INSTRUCTIONS TO FOLLOW:
With the pictures left out, set down the line containing "U202: buffer CD4050" and each line after it to the end of the material, exactly as written.

========

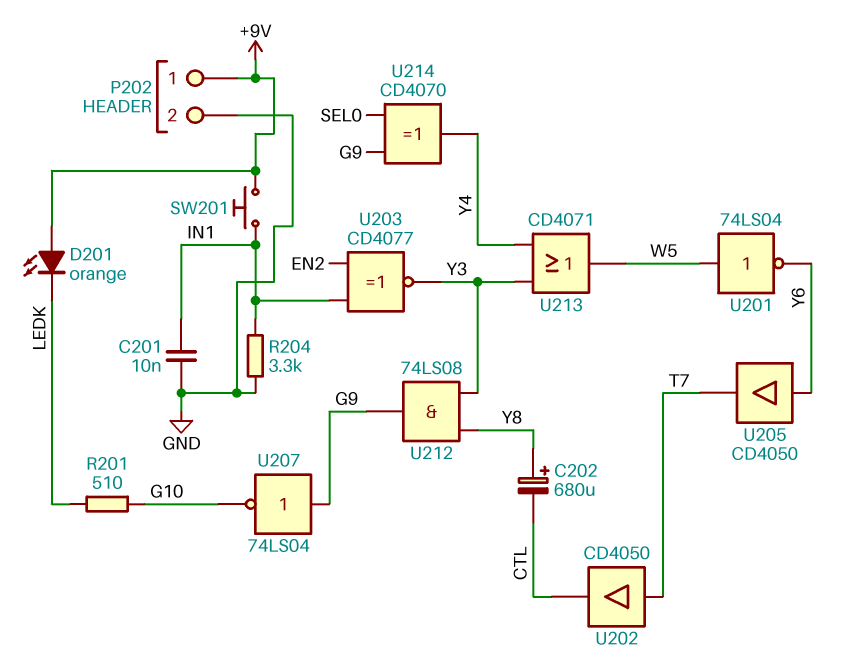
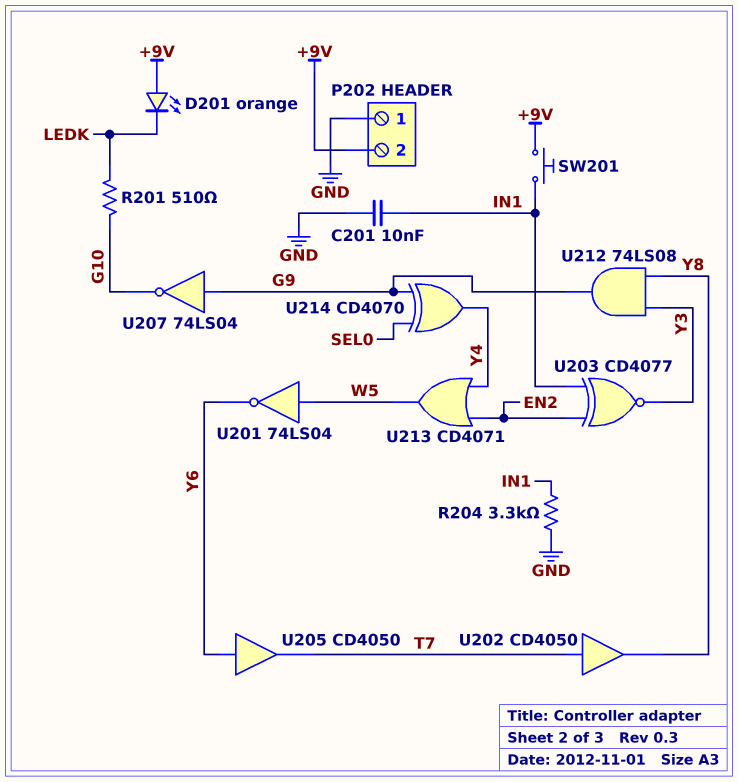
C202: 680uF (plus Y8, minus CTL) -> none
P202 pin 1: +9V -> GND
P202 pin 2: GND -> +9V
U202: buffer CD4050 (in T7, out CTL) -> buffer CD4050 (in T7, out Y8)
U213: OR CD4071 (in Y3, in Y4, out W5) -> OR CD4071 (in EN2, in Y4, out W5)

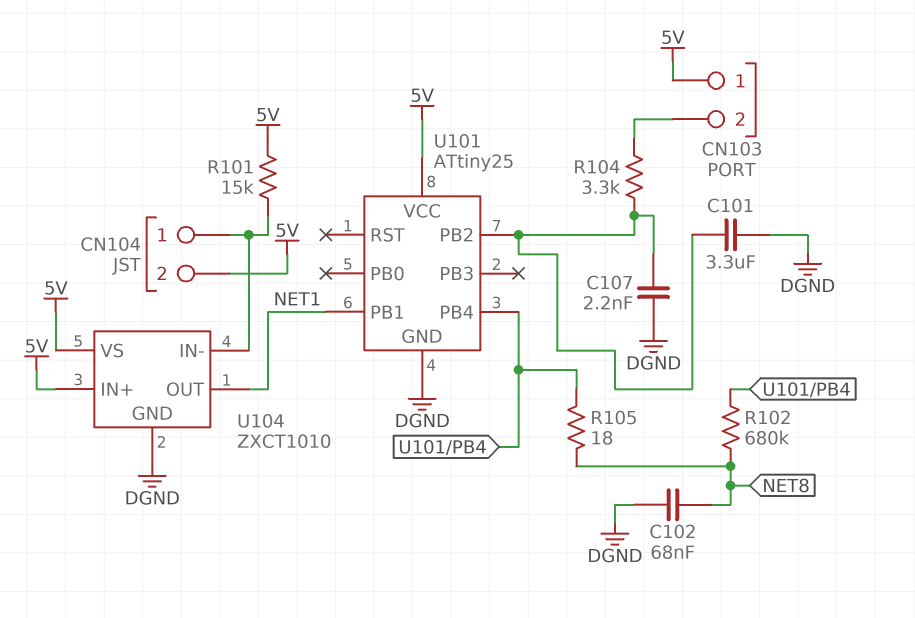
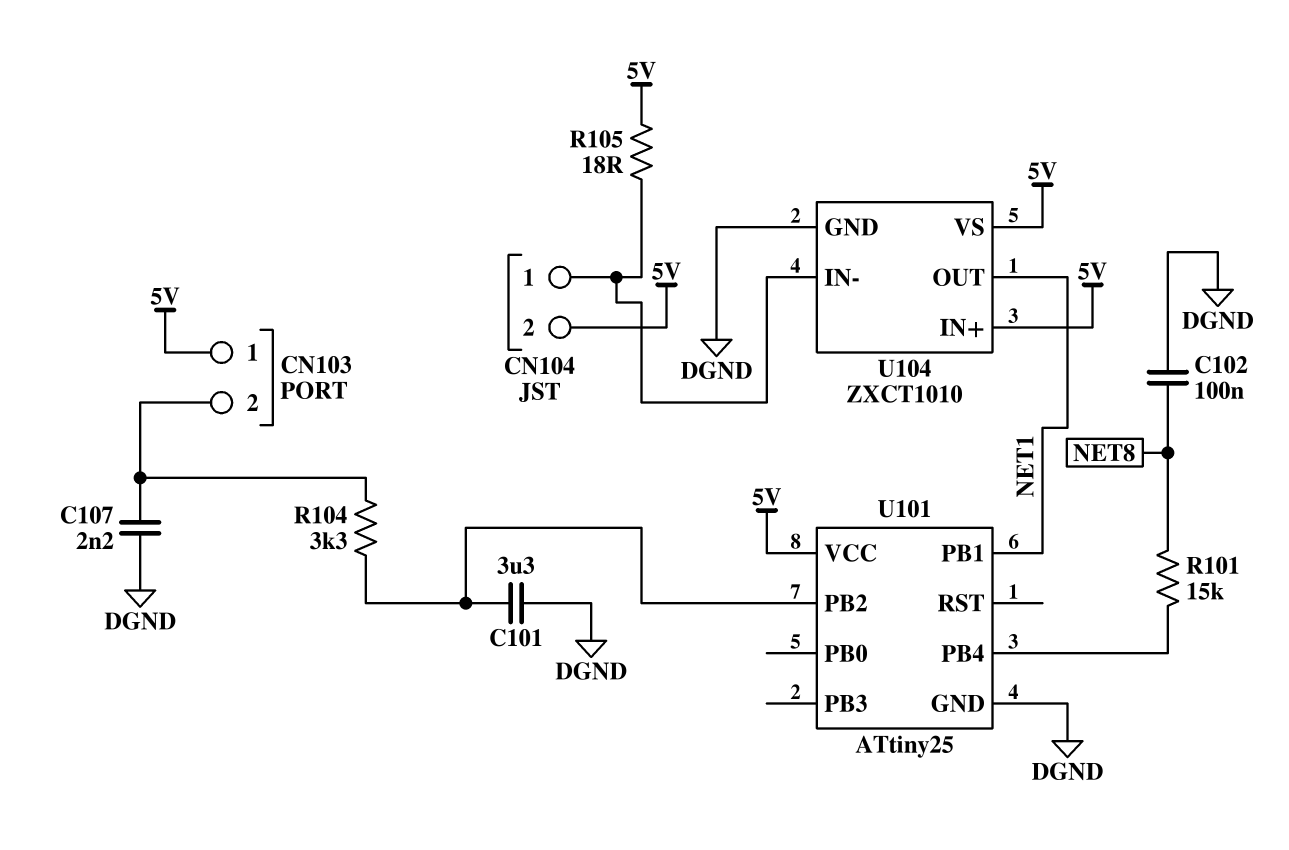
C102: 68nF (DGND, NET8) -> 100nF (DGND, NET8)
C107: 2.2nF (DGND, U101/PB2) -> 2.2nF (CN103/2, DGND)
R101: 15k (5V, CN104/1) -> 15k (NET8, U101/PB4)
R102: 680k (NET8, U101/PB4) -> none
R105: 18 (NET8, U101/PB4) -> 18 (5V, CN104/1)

========

WORKED SOLUTION:
U202: buffer CD4050 (in T7, out CTL) -> buffer CD4050 (in T7, out Y8)
U213: OR CD4071 (in Y3, in Y4, out W5) -> OR CD4071 (in EN2, in Y4, out W5)

C102: 68nF (DGND, NET8) -> 100nF (DGND, NET8)
C107: 2.2nF (DGND, U101/PB2) -> 2.2nF (CN103/2, DGND)
R101: 15k (5V, CN104/1) -> 15k (NET8, U101/PB4)
R102: 680k (NET8, U101/PB4) -> none
R105: 18 (NET8, U101/PB4) -> 18 (5V, CN104/1)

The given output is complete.